[WHAT THE EXERCISE ASKS]:
All records that follow are to be restated exactly.

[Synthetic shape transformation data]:

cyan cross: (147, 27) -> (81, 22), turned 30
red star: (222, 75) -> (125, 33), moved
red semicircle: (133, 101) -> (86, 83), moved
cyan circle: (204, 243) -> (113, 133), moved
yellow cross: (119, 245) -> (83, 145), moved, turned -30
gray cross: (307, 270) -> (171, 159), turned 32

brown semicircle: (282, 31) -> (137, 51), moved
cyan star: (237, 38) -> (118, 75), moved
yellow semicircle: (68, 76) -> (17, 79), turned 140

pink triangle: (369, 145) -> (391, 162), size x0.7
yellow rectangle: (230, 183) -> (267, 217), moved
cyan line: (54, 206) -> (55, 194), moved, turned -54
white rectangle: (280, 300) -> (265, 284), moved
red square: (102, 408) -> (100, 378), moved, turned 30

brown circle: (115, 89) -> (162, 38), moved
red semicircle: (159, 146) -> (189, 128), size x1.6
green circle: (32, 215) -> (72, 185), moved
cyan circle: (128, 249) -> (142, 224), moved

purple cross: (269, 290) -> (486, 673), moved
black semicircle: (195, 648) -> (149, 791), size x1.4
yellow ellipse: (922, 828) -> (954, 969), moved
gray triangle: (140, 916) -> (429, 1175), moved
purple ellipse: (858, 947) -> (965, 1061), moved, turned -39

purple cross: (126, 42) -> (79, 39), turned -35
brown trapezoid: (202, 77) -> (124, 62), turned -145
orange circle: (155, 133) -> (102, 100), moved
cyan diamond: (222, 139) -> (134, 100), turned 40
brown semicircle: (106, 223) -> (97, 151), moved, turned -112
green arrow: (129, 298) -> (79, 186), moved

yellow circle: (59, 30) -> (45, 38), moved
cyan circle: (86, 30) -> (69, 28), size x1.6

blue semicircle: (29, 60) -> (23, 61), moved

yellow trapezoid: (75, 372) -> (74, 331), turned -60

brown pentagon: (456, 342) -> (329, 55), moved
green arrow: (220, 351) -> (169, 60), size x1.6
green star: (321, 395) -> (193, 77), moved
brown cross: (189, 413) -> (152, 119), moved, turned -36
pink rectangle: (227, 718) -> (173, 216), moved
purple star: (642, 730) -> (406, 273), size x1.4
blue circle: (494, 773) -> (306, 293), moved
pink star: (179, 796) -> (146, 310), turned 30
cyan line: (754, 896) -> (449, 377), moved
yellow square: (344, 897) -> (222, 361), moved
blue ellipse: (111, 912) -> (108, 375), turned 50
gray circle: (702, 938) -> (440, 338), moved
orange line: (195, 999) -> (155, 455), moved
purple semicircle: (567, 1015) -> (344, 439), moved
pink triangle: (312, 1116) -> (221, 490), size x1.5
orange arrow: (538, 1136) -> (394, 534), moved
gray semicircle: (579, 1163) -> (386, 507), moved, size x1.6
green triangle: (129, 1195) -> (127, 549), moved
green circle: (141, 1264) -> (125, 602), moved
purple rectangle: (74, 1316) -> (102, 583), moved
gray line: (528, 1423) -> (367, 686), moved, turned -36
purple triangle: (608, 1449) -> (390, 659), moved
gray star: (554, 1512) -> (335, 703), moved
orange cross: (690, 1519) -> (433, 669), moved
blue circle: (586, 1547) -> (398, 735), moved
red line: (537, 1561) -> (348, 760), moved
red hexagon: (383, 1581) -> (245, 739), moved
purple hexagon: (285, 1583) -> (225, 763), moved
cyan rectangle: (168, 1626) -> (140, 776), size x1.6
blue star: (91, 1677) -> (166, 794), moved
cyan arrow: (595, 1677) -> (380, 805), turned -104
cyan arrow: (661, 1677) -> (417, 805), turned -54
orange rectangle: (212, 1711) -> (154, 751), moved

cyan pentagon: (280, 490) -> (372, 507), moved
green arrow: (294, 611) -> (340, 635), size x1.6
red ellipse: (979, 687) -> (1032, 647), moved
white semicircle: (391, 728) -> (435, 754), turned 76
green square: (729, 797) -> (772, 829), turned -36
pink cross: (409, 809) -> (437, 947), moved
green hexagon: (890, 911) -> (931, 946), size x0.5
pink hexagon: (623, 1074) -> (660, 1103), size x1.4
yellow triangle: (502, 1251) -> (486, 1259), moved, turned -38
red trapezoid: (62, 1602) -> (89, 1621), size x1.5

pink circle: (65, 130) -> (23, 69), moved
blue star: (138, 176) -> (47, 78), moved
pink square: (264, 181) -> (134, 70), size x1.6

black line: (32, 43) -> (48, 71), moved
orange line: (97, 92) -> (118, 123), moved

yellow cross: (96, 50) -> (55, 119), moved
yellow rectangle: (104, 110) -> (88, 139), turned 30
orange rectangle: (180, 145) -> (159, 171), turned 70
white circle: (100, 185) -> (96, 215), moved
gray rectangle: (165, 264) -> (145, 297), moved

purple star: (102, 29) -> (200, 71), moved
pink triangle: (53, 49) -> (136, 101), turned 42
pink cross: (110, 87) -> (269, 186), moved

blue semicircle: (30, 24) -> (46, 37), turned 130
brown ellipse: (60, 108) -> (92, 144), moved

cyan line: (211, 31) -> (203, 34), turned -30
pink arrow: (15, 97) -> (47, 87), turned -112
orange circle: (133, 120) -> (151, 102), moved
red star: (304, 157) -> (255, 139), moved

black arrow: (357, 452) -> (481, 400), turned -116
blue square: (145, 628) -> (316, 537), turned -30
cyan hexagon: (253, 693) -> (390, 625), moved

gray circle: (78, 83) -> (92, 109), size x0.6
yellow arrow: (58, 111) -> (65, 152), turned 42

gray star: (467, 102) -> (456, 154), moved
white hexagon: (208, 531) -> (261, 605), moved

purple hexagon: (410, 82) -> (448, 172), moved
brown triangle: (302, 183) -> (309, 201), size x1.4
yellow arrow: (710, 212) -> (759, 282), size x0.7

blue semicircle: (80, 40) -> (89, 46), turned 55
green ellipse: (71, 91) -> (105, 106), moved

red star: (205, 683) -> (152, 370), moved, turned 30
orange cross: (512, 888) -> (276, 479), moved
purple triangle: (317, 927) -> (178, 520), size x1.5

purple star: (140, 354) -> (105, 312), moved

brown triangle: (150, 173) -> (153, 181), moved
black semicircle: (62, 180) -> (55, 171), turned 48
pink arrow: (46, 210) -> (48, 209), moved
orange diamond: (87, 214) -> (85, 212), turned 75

[EXERCISE RESULT]:
cyan cross: (147, 27) -> (81, 22), turned 30
red star: (222, 75) -> (125, 33), moved
red semicircle: (133, 101) -> (86, 83), moved
cyan circle: (204, 243) -> (113, 133), moved
yellow cross: (119, 245) -> (83, 145), moved, turned -30
gray cross: (307, 270) -> (171, 159), turned 32

brown semicircle: (282, 31) -> (137, 51), moved
cyan star: (237, 38) -> (118, 75), moved
yellow semicircle: (68, 76) -> (17, 79), turned 140

pink triangle: (369, 145) -> (391, 162), size x0.7
yellow rectangle: (230, 183) -> (267, 217), moved
cyan line: (54, 206) -> (55, 194), moved, turned -54
white rectangle: (280, 300) -> (265, 284), moved
red square: (102, 408) -> (100, 378), moved, turned 30

brown circle: (115, 89) -> (162, 38), moved
red semicircle: (159, 146) -> (189, 128), size x1.6
green circle: (32, 215) -> (72, 185), moved
cyan circle: (128, 249) -> (142, 224), moved

purple cross: (269, 290) -> (486, 673), moved
black semicircle: (195, 648) -> (149, 791), size x1.4
yellow ellipse: (922, 828) -> (954, 969), moved
gray triangle: (140, 916) -> (429, 1175), moved
purple ellipse: (858, 947) -> (965, 1061), moved, turned -39

purple cross: (126, 42) -> (79, 39), turned -35
brown trapezoid: (202, 77) -> (124, 62), turned -145
orange circle: (155, 133) -> (102, 100), moved
cyan diamond: (222, 139) -> (134, 100), turned 40
brown semicircle: (106, 223) -> (97, 151), moved, turned -112
green arrow: (129, 298) -> (79, 186), moved

yellow circle: (59, 30) -> (45, 38), moved
cyan circle: (86, 30) -> (69, 28), size x1.6

blue semicircle: (29, 60) -> (23, 61), moved

yellow trapezoid: (75, 372) -> (74, 331), turned -60

brown pentagon: (456, 342) -> (329, 55), moved
green arrow: (220, 351) -> (169, 60), size x1.6
green star: (321, 395) -> (193, 77), moved
brown cross: (189, 413) -> (152, 119), moved, turned -36
pink rectangle: (227, 718) -> (173, 216), moved
purple star: (642, 730) -> (406, 273), size x1.4
blue circle: (494, 773) -> (306, 293), moved
pink star: (179, 796) -> (146, 310), turned 30
cyan line: (754, 896) -> (449, 377), moved
yellow square: (344, 897) -> (222, 361), moved
blue ellipse: (111, 912) -> (108, 375), turned 50
gray circle: (702, 938) -> (440, 338), moved
orange line: (195, 999) -> (155, 455), moved
purple semicircle: (567, 1015) -> (344, 439), moved
pink triangle: (312, 1116) -> (221, 490), size x1.5
orange arrow: (538, 1136) -> (394, 534), moved
gray semicircle: (579, 1163) -> (386, 507), moved, size x1.6
green triangle: (129, 1195) -> (127, 549), moved
green circle: (141, 1264) -> (125, 602), moved
purple rectangle: (74, 1316) -> (102, 583), moved
gray line: (528, 1423) -> (367, 686), moved, turned -36
purple triangle: (608, 1449) -> (390, 659), moved
gray star: (554, 1512) -> (335, 703), moved
orange cross: (690, 1519) -> (433, 669), moved
blue circle: (586, 1547) -> (398, 735), moved
red line: (537, 1561) -> (348, 760), moved
red hexagon: (383, 1581) -> (245, 739), moved
purple hexagon: (285, 1583) -> (225, 763), moved
cyan rectangle: (168, 1626) -> (140, 776), size x1.6
blue star: (91, 1677) -> (166, 794), moved
cyan arrow: (595, 1677) -> (380, 805), turned -104
cyan arrow: (661, 1677) -> (417, 805), turned -54
orange rectangle: (212, 1711) -> (154, 751), moved

cyan pentagon: (280, 490) -> (372, 507), moved
green arrow: (294, 611) -> (340, 635), size x1.6
red ellipse: (979, 687) -> (1032, 647), moved
white semicircle: (391, 728) -> (435, 754), turned 76
green square: (729, 797) -> (772, 829), turned -36
pink cross: (409, 809) -> (437, 947), moved
green hexagon: (890, 911) -> (931, 946), size x0.5
pink hexagon: (623, 1074) -> (660, 1103), size x1.4
yellow triangle: (502, 1251) -> (486, 1259), moved, turned -38
red trapezoid: (62, 1602) -> (89, 1621), size x1.5

pink circle: (65, 130) -> (23, 69), moved
blue star: (138, 176) -> (47, 78), moved
pink square: (264, 181) -> (134, 70), size x1.6

black line: (32, 43) -> (48, 71), moved
orange line: (97, 92) -> (118, 123), moved

yellow cross: (96, 50) -> (55, 119), moved
yellow rectangle: (104, 110) -> (88, 139), turned 30
orange rectangle: (180, 145) -> (159, 171), turned 70
white circle: (100, 185) -> (96, 215), moved
gray rectangle: (165, 264) -> (145, 297), moved

purple star: (102, 29) -> (200, 71), moved
pink triangle: (53, 49) -> (136, 101), turned 42
pink cross: (110, 87) -> (269, 186), moved

blue semicircle: (30, 24) -> (46, 37), turned 130
brown ellipse: (60, 108) -> (92, 144), moved

cyan line: (211, 31) -> (203, 34), turned -30
pink arrow: (15, 97) -> (47, 87), turned -112
orange circle: (133, 120) -> (151, 102), moved
red star: (304, 157) -> (255, 139), moved

black arrow: (357, 452) -> (481, 400), turned -116
blue square: (145, 628) -> (316, 537), turned -30
cyan hexagon: (253, 693) -> (390, 625), moved

gray circle: (78, 83) -> (92, 109), size x0.6
yellow arrow: (58, 111) -> (65, 152), turned 42

gray star: (467, 102) -> (456, 154), moved
white hexagon: (208, 531) -> (261, 605), moved

purple hexagon: (410, 82) -> (448, 172), moved
brown triangle: (302, 183) -> (309, 201), size x1.4
yellow arrow: (710, 212) -> (759, 282), size x0.7

blue semicircle: (80, 40) -> (89, 46), turned 55
green ellipse: (71, 91) -> (105, 106), moved

red star: (205, 683) -> (152, 370), moved, turned 30
orange cross: (512, 888) -> (276, 479), moved
purple triangle: (317, 927) -> (178, 520), size x1.5

purple star: (140, 354) -> (105, 312), moved

brown triangle: (150, 173) -> (153, 181), moved
black semicircle: (62, 180) -> (55, 171), turned 48
pink arrow: (46, 210) -> (48, 209), moved
orange diamond: (87, 214) -> (85, 212), turned 75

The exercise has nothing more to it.